▶ **Exercise aim**: Copy out the listing in full, exactly as written, but not its pictures.

▶ **Stored data**:
▼

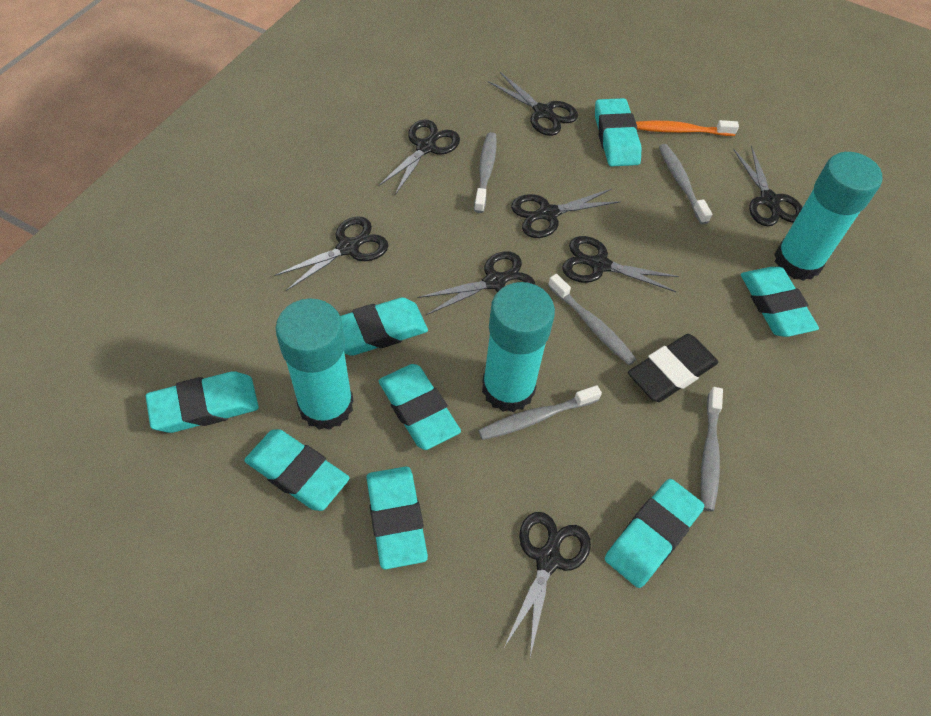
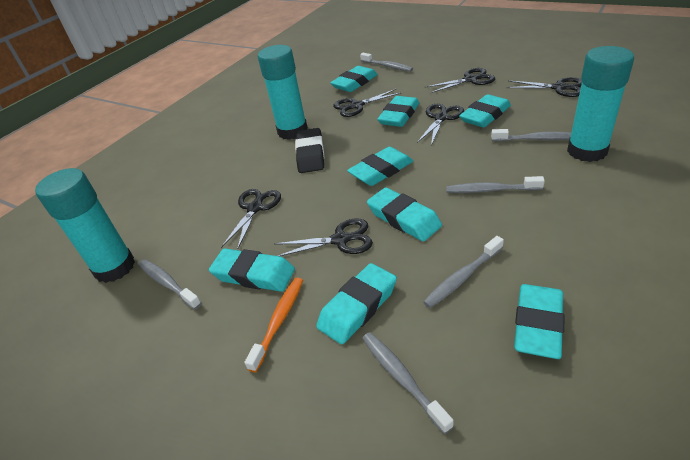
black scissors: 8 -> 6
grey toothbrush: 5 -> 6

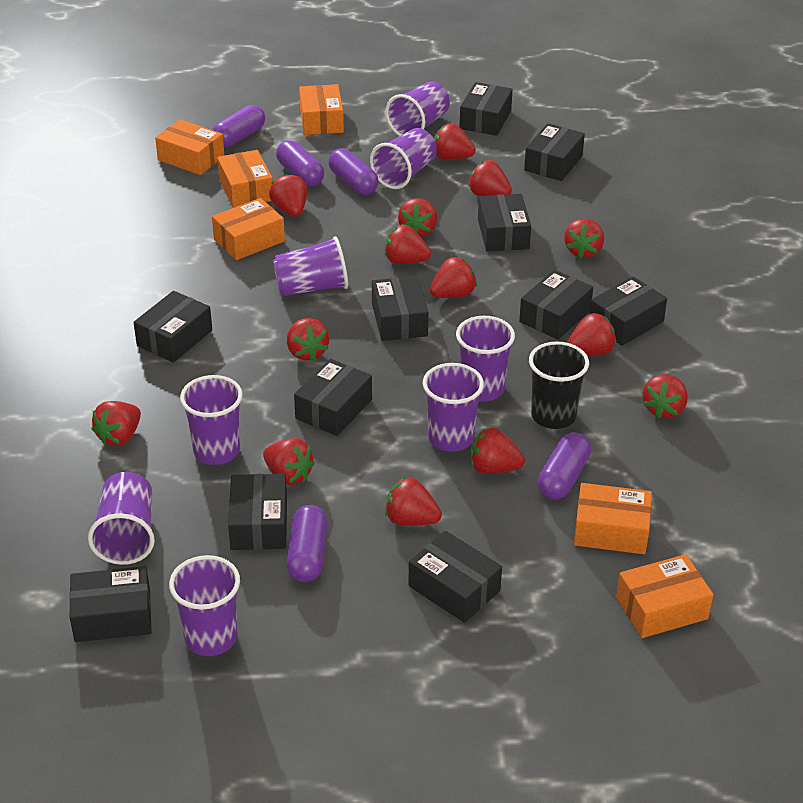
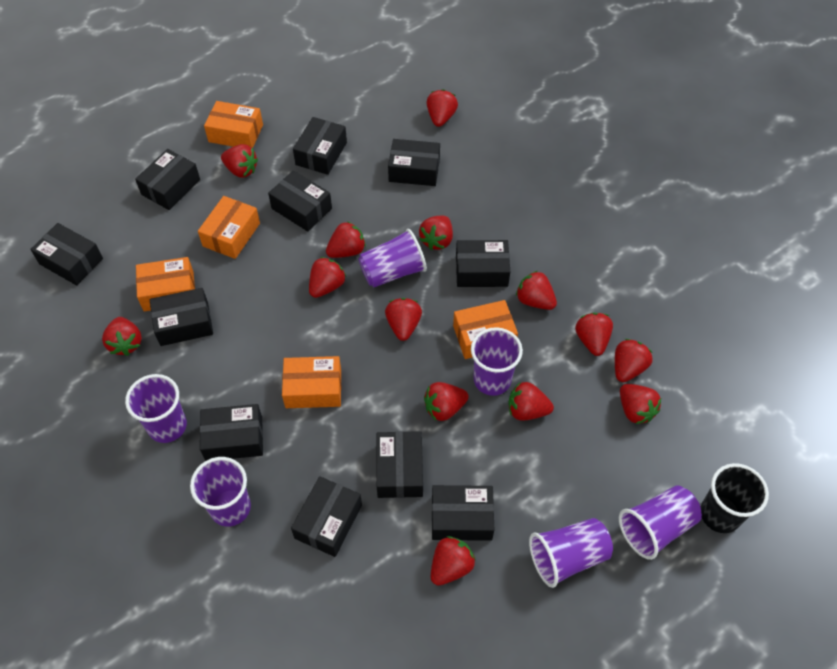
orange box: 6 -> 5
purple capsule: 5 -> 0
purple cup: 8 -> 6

▲

▶ **Solution**:
black scissors: 8 -> 6
grey toothbrush: 5 -> 6

orange box: 6 -> 5
purple capsule: 5 -> 0
purple cup: 8 -> 6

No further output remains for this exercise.